[Records]
# # # #

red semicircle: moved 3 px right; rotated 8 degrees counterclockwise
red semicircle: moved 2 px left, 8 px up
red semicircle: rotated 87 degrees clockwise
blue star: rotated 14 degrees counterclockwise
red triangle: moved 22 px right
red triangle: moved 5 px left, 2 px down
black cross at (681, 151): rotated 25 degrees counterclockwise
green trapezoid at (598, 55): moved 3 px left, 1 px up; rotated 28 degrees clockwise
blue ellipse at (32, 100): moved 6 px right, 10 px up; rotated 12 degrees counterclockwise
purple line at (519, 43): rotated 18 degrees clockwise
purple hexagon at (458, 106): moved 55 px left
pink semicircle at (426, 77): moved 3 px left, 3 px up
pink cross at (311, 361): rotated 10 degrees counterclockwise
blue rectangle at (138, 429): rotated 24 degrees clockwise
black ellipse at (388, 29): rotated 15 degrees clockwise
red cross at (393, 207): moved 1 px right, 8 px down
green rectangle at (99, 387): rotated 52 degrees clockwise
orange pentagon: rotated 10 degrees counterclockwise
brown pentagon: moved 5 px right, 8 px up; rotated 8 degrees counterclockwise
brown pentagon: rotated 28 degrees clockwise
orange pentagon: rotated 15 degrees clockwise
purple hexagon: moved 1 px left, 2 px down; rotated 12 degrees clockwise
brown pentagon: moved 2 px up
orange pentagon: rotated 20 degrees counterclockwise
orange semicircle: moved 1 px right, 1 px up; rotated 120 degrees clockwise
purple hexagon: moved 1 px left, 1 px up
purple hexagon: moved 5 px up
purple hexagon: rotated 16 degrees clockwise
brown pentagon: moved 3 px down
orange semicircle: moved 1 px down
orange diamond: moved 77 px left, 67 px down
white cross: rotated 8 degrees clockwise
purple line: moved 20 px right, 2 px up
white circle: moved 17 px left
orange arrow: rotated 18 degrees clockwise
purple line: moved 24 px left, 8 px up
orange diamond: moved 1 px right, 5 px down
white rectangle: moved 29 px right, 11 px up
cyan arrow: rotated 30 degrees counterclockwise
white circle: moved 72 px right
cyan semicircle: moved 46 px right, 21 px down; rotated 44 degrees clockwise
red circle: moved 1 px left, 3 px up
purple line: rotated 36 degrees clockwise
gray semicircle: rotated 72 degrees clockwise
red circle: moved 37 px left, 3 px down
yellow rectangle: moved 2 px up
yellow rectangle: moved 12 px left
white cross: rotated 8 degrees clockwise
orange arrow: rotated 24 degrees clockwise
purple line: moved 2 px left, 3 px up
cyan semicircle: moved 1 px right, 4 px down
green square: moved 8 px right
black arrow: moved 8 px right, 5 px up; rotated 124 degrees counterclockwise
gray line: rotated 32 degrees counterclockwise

# # # #

TASK DETAILS: Lay out all of the data above as a Markdown table with two columns, No. and Line. Put each line's row number in the first column and leave out any blank lines.

COMPLETE ANSWER:
| No. | Line |
|---|---|
| 1 | red semicircle: moved 3 px right; rotated 8 degrees counterclockwise |
| 2 | red semicircle: moved 2 px left, 8 px up |
| 3 | red semicircle: rotated 87 degrees clockwise |
| 4 | blue star: rotated 14 degrees counterclockwise |
| 5 | red triangle: moved 22 px right |
| 6 | red triangle: moved 5 px left, 2 px down |
| 7 | black cross at (681, 151): rotated 25 degrees counterclockwise |
| 8 | green trapezoid at (598, 55): moved 3 px left, 1 px up; rotated 28 degrees clockwise |
| 9 | blue ellipse at (32, 100): moved 6 px right, 10 px up; rotated 12 degrees counterclockwise |
| 10 | purple line at (519, 43): rotated 18 degrees clockwise |
| 11 | purple hexagon at (458, 106): moved 55 px left |
| 12 | pink semicircle at (426, 77): moved 3 px left, 3 px up |
| 13 | pink cross at (311, 361): rotated 10 degrees counterclockwise |
| 14 | blue rectangle at (138, 429): rotated 24 degrees clockwise |
| 15 | black ellipse at (388, 29): rotated 15 degrees clockwise |
| 16 | red cross at (393, 207): moved 1 px right, 8 px down |
| 17 | green rectangle at (99, 387): rotated 52 degrees clockwise |
| 18 | orange pentagon: rotated 10 degrees counterclockwise |
| 19 | brown pentagon: moved 5 px right, 8 px up; rotated 8 degrees counterclockwise |
| 20 | brown pentagon: rotated 28 degrees clockwise |
| 21 | orange pentagon: rotated 15 degrees clockwise |
| 22 | purple hexagon: moved 1 px left, 2 px down; rotated 12 degrees clockwise |
| 23 | brown pentagon: moved 2 px up |
| 24 | orange pentagon: rotated 20 degrees counterclockwise |
| 25 | orange semicircle: moved 1 px right, 1 px up; rotated 120 degrees clockwise |
| 26 | purple hexagon: moved 1 px left, 1 px up |
| 27 | purple hexagon: moved 5 px up |
| 28 | purple hexagon: rotated 16 degrees clockwise |
| 29 | brown pentagon: moved 3 px down |
| 30 | orange semicircle: moved 1 px down |
| 31 | orange diamond: moved 77 px left, 67 px down |
| 32 | white cross: rotated 8 degrees clockwise |
| 33 | purple line: moved 20 px right, 2 px up |
| 34 | white circle: moved 17 px left |
| 35 | orange arrow: rotated 18 degrees clockwise |
| 36 | purple line: moved 24 px left, 8 px up |
| 37 | orange diamond: moved 1 px right, 5 px down |
| 38 | white rectangle: moved 29 px right, 11 px up |
| 39 | cyan arrow: rotated 30 degrees counterclockwise |
| 40 | white circle: moved 72 px right |
| 41 | cyan semicircle: moved 46 px right, 21 px down; rotated 44 degrees clockwise |
| 42 | red circle: moved 1 px left, 3 px up |
| 43 | purple line: rotated 36 degrees clockwise |
| 44 | gray semicircle: rotated 72 degrees clockwise |
| 45 | red circle: moved 37 px left, 3 px down |
| 46 | yellow rectangle: moved 2 px up |
| 47 | yellow rectangle: moved 12 px left |
| 48 | white cross: rotated 8 degrees clockwise |
| 49 | orange arrow: rotated 24 degrees clockwise |
| 50 | purple line: moved 2 px left, 3 px up |
| 51 | cyan semicircle: moved 1 px right, 4 px down |
| 52 | green square: moved 8 px right |
| 53 | black arrow: moved 8 px right, 5 px up; rotated 124 degrees counterclockwise |
| 54 | gray line: rotated 32 degrees counterclockwise |